### EXERCISE DESCRIPTION
Each record that follows should be repeated exactly, minus any images.

[Collected data]
§

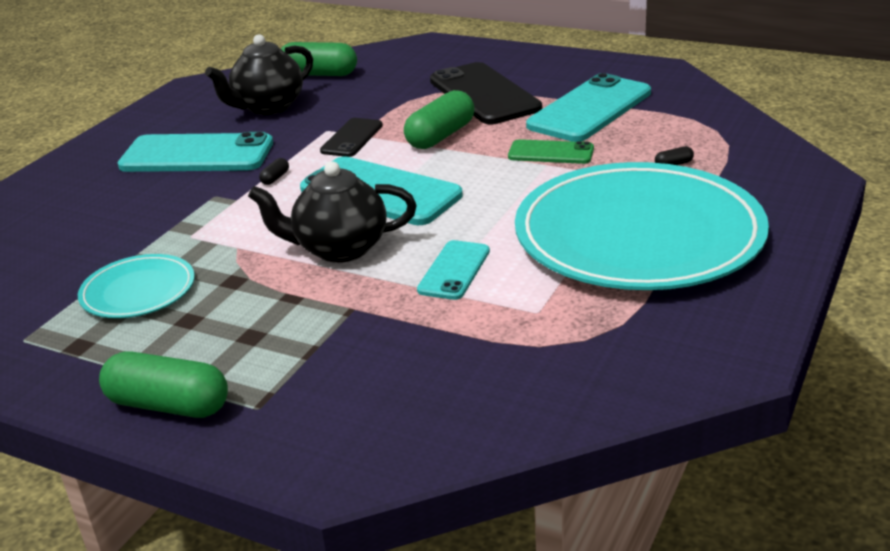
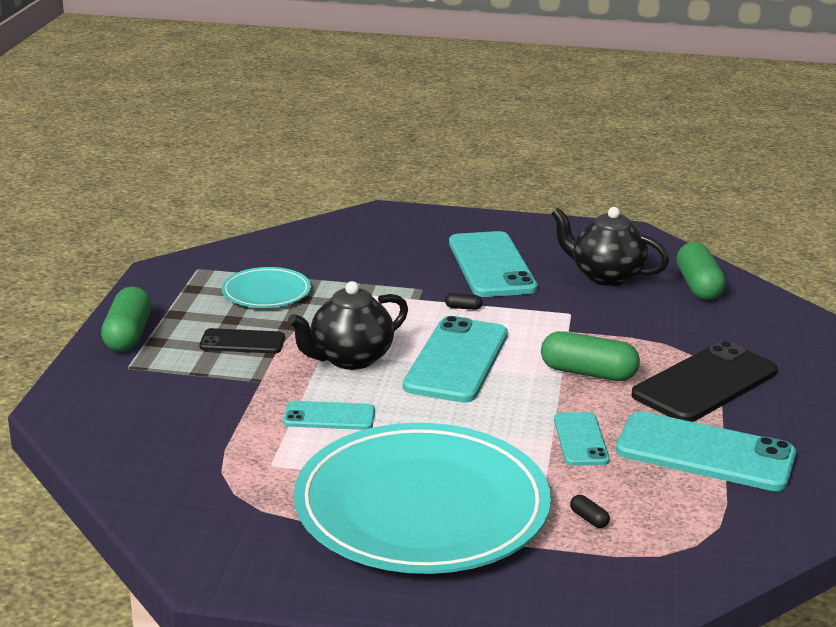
camera: 70 degrees right, 5 degrees down
(339, 249) = (350, 359): black teapot -> black teapot turned 105 degrees counterclockwise
(352, 138) = (560, 328): black phone -> black phone (242, 342)
(551, 153) = (580, 439): green phone -> turquoise phone

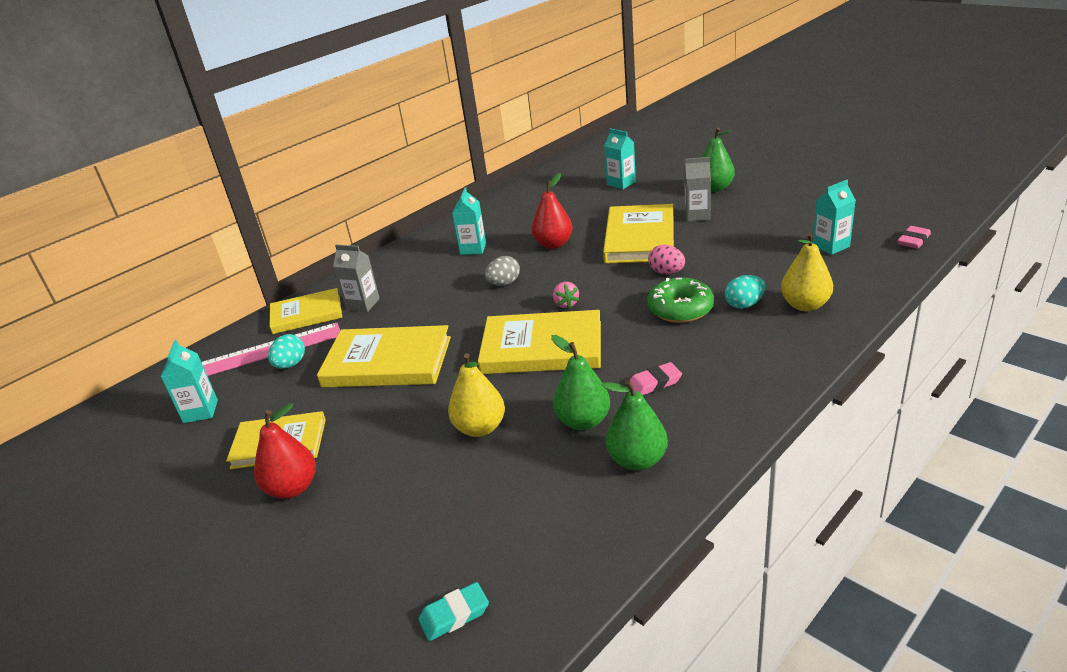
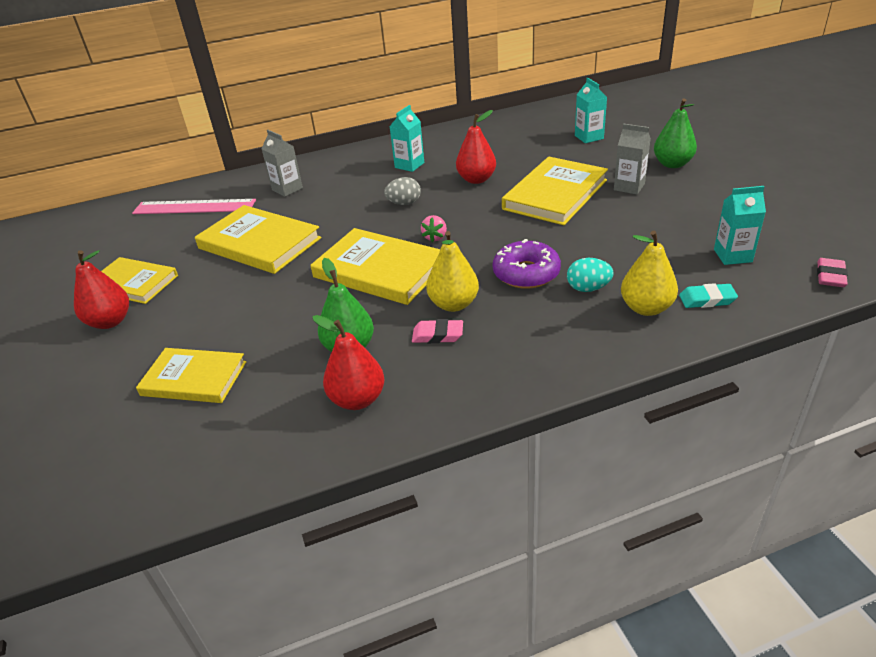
camera: 25 degrees right, 5 degrees up
(200, 411) = (112, 240): turquoise carton -> none
(290, 364) = (196, 223): turquoise egg -> none
(306, 314) = (243, 185): yellow book -> yellow book (194, 378)
(454, 615) = (113, 469): turquoise eraser -> turquoise eraser (707, 299)
(480, 428) = (270, 323): yellow pear -> yellow pear (453, 304)
(637, 460) = (357, 399): green pear -> red pear
(666, 272) = (547, 234): pink egg -> none
(680, 309) = (526, 273): green donut -> purple donut
(913, 240) = (830, 276): pink eraser -> pink eraser turned 45 degrees counterclockwise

§

### RESPONSE TO THE EXERCISE
camera: 70 degrees right, 5 degrees down
(339, 249) = (350, 359): black teapot -> black teapot turned 105 degrees counterclockwise
(352, 138) = (560, 328): black phone -> black phone (242, 342)
(551, 153) = (580, 439): green phone -> turquoise phone

camera: 25 degrees right, 5 degrees up
(200, 411) = (112, 240): turquoise carton -> none
(290, 364) = (196, 223): turquoise egg -> none
(306, 314) = (243, 185): yellow book -> yellow book (194, 378)
(454, 615) = (113, 469): turquoise eraser -> turquoise eraser (707, 299)
(480, 428) = (270, 323): yellow pear -> yellow pear (453, 304)
(637, 460) = (357, 399): green pear -> red pear
(666, 272) = (547, 234): pink egg -> none
(680, 309) = (526, 273): green donut -> purple donut
(913, 240) = (830, 276): pink eraser -> pink eraser turned 45 degrees counterclockwise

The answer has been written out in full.